[[ Material provided open ]]

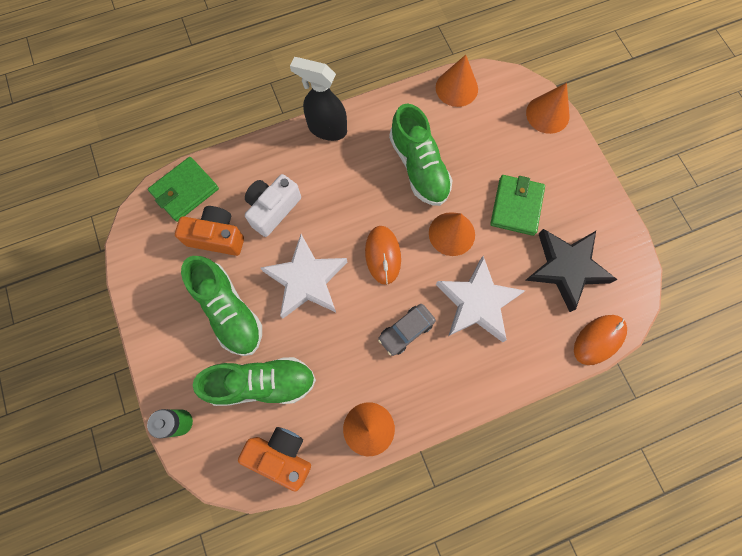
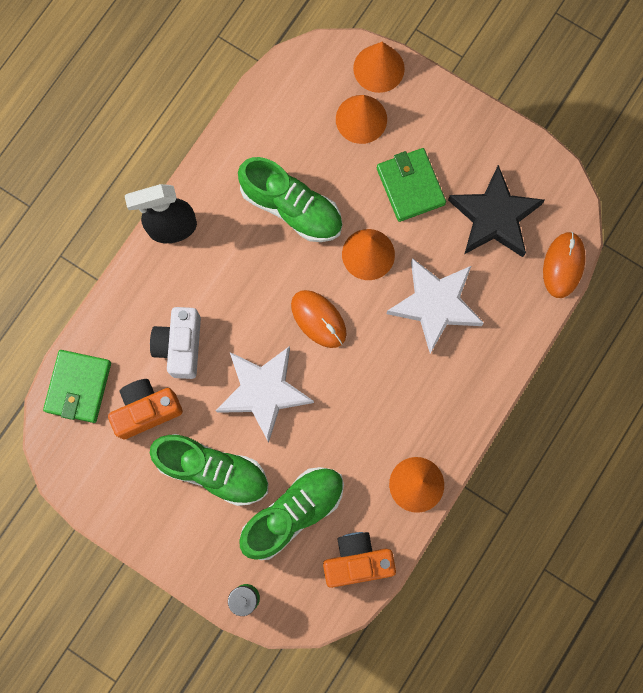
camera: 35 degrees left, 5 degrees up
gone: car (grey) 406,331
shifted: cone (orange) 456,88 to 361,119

[[ Material provided closed ]]
[[ Material provided open ]]

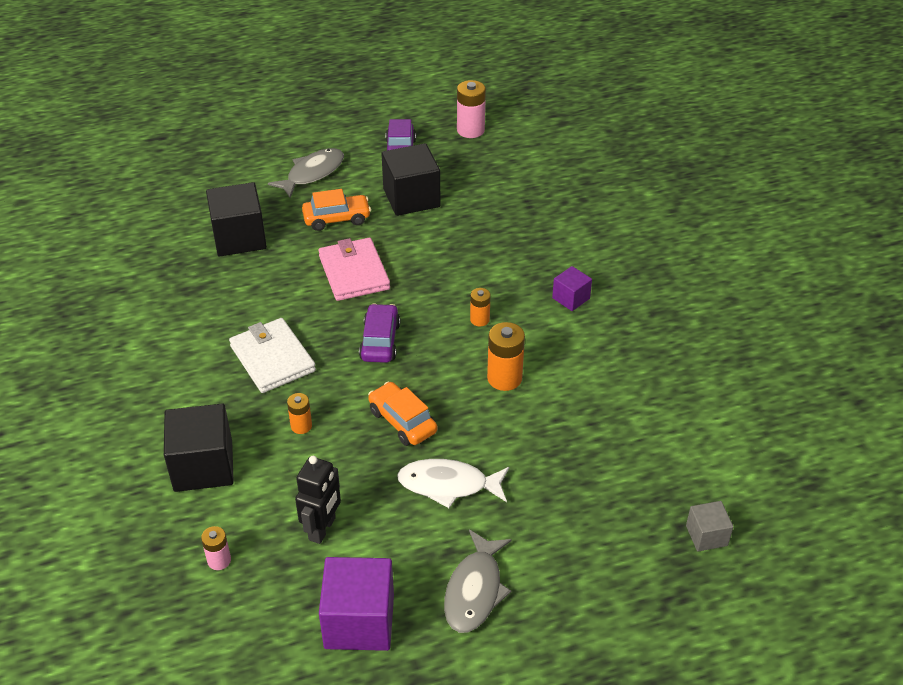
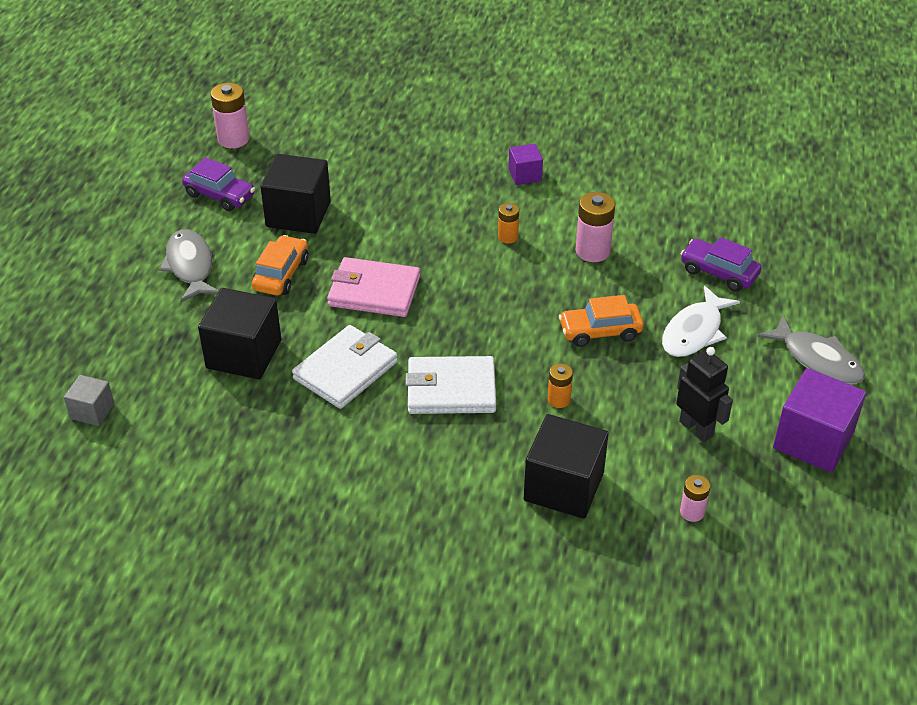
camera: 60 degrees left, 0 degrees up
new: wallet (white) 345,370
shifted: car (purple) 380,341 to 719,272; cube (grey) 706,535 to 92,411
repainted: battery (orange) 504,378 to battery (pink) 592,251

[[ Material provided closed ]]

- **Work to complete**:
Using the listing above, copy exactly the line that contains "shifted: car (purple)", the line that contains "repainted: battery (orange)", and each line that falls between them.

- **Result of the exercise**:
shifted: car (purple) 380,341 to 719,272; cube (grey) 706,535 to 92,411
repainted: battery (orange) 504,378 to battery (pink) 592,251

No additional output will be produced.